What to work on:
In the records below, locate the line containing "JP5 pin 2: DGND -> N2", then output that line and all later lines exactly, through the last one.

- Opening Delimiter -

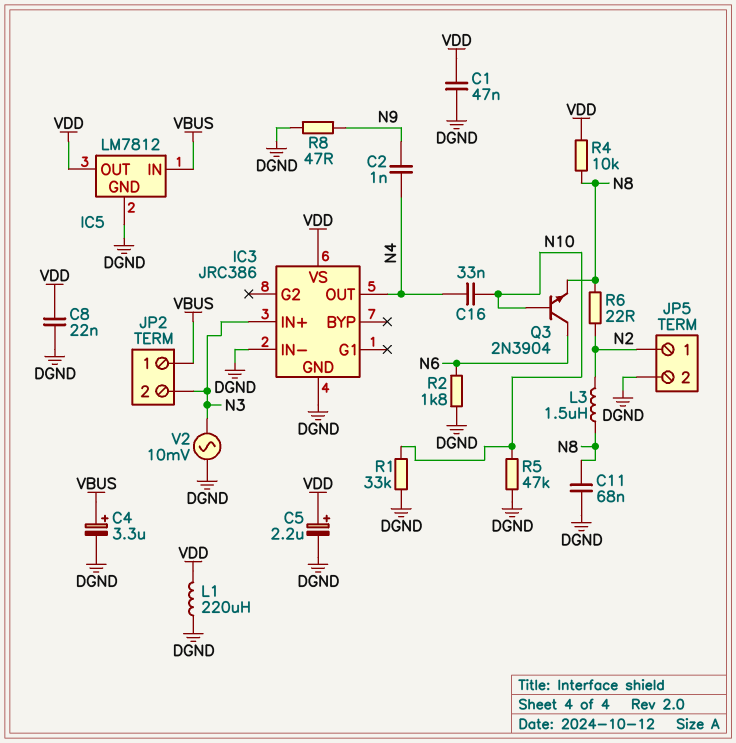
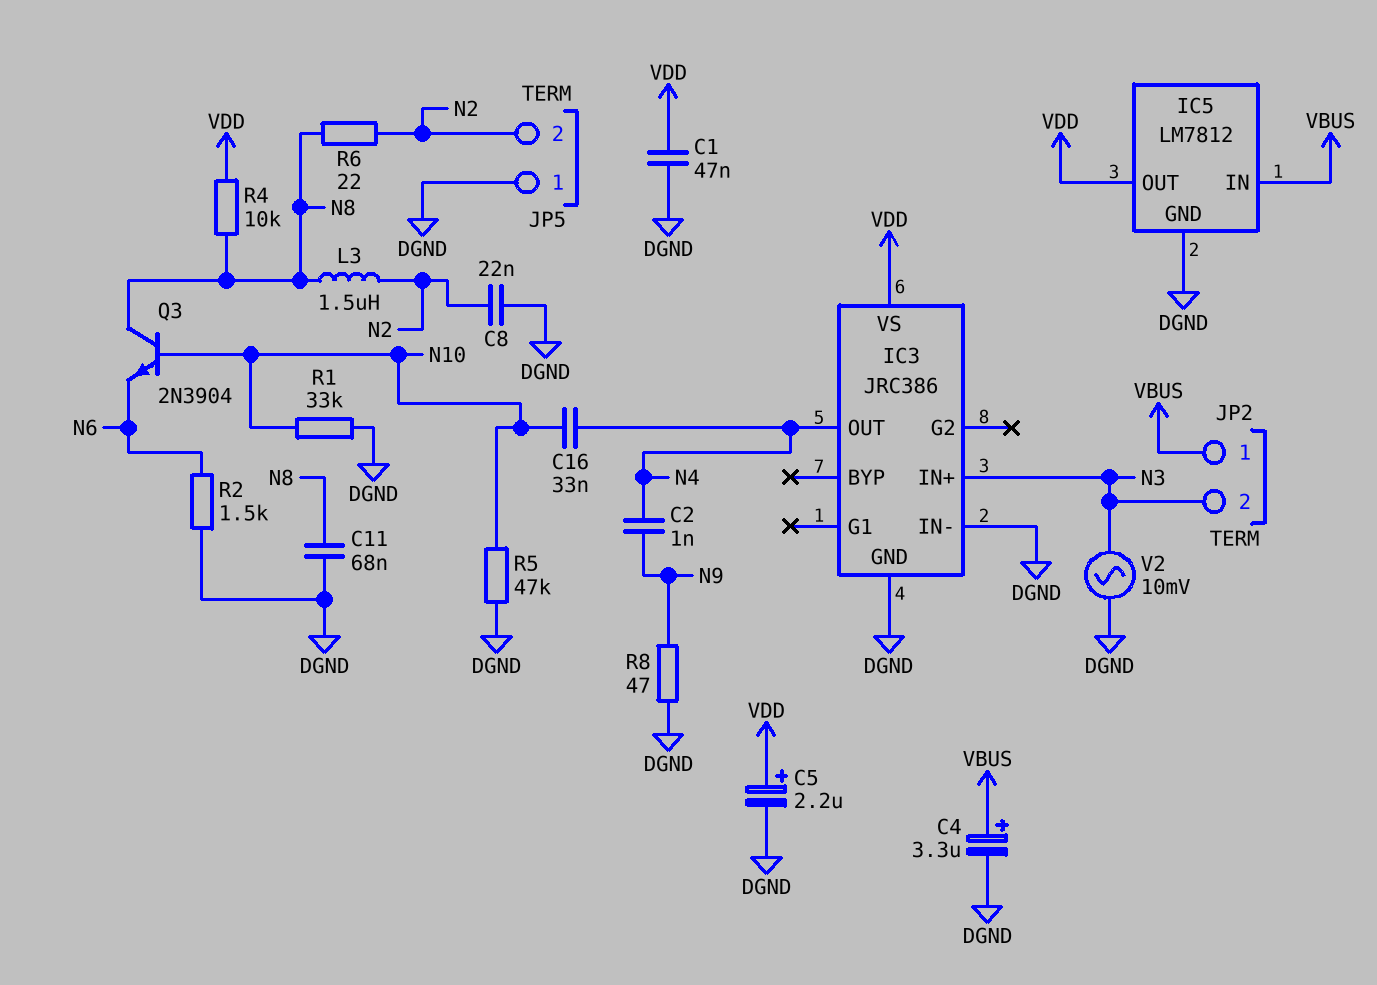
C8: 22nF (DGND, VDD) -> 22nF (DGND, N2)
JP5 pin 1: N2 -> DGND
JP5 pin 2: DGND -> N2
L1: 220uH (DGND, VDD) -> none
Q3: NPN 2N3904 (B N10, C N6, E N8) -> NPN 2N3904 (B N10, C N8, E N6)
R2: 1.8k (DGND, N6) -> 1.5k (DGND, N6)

- Closing Delimiter -

Result of the exercise:
JP5 pin 2: DGND -> N2
L1: 220uH (DGND, VDD) -> none
Q3: NPN 2N3904 (B N10, C N6, E N8) -> NPN 2N3904 (B N10, C N8, E N6)
R2: 1.8k (DGND, N6) -> 1.5k (DGND, N6)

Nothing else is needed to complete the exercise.